------ Exercise input ------

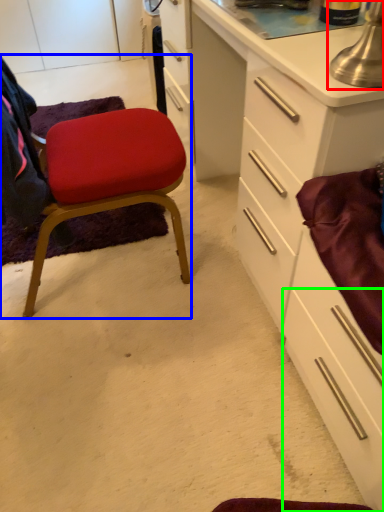
Question: Estimate the real-world distances between objects in this image. Which object is farther from table lamp (highlighted by a red box), chair (highlighted by a blue box) or drawer (highlighted by a green box)?

Choices:
 (A) chair
 (B) drawer

Answer: (A)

------

Your instructions:
Lay out the listing above as a numbered list with one line per item, skipping blank lines and omitting the picture.

Solution to this exercise:
1. Question: Estimate the real-world distances between objects in this image. Which object is farther from table lamp (highlighted by a red box), chair (highlighted by a blue box) or drawer (highlighted by a green box)?
2. Choices:
3.  (A) chair
4.  (B) drawer
5. Answer: (A)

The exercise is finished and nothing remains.